**Work to complete**
Tally the lines below containing the word "plus" and give that total alone.

**Data extract**
⟨

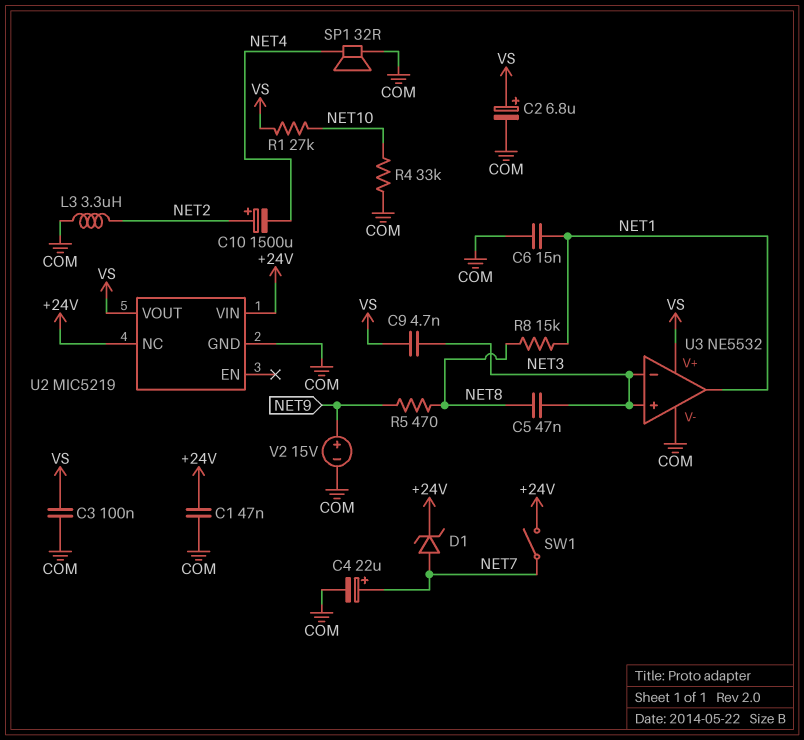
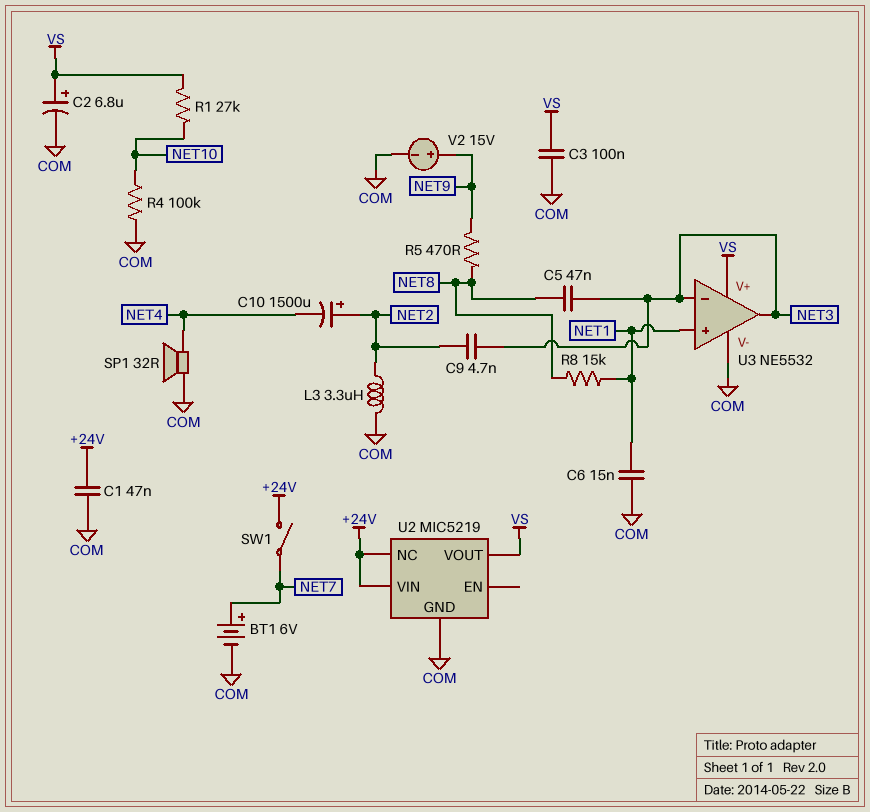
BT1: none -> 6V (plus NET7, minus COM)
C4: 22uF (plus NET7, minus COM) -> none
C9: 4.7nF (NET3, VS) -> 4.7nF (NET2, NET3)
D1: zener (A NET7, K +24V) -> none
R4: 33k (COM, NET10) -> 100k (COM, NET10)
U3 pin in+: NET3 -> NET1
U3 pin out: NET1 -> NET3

⟩
⟨

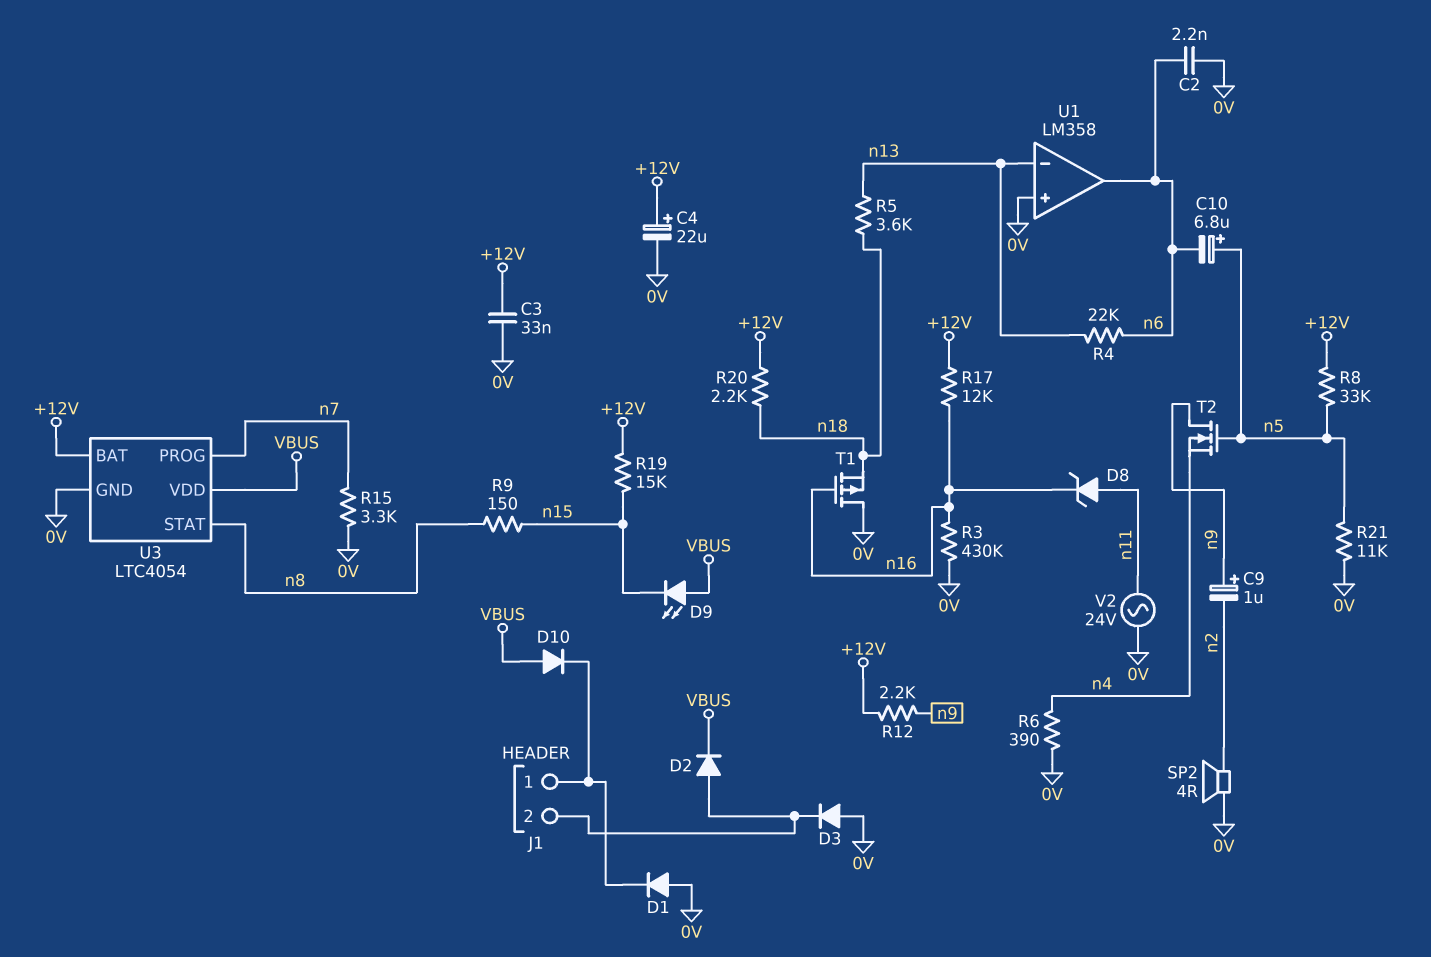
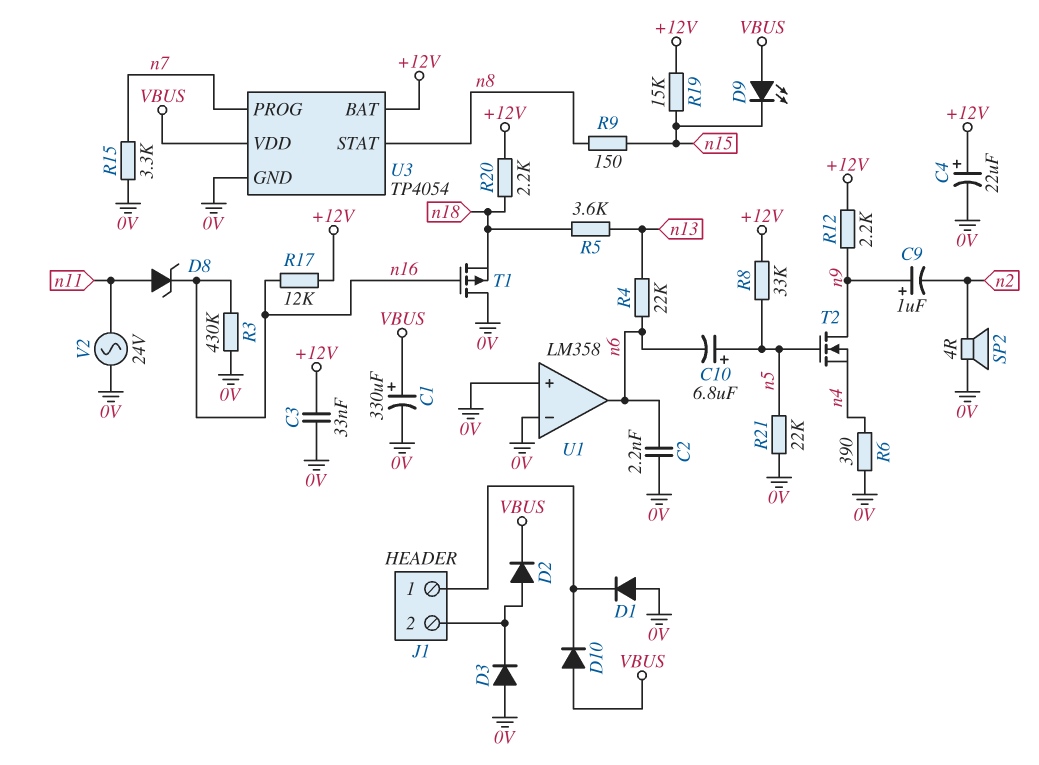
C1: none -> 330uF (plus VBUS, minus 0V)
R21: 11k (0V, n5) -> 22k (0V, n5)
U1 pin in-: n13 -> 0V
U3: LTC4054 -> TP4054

⟩

**Task answer**
3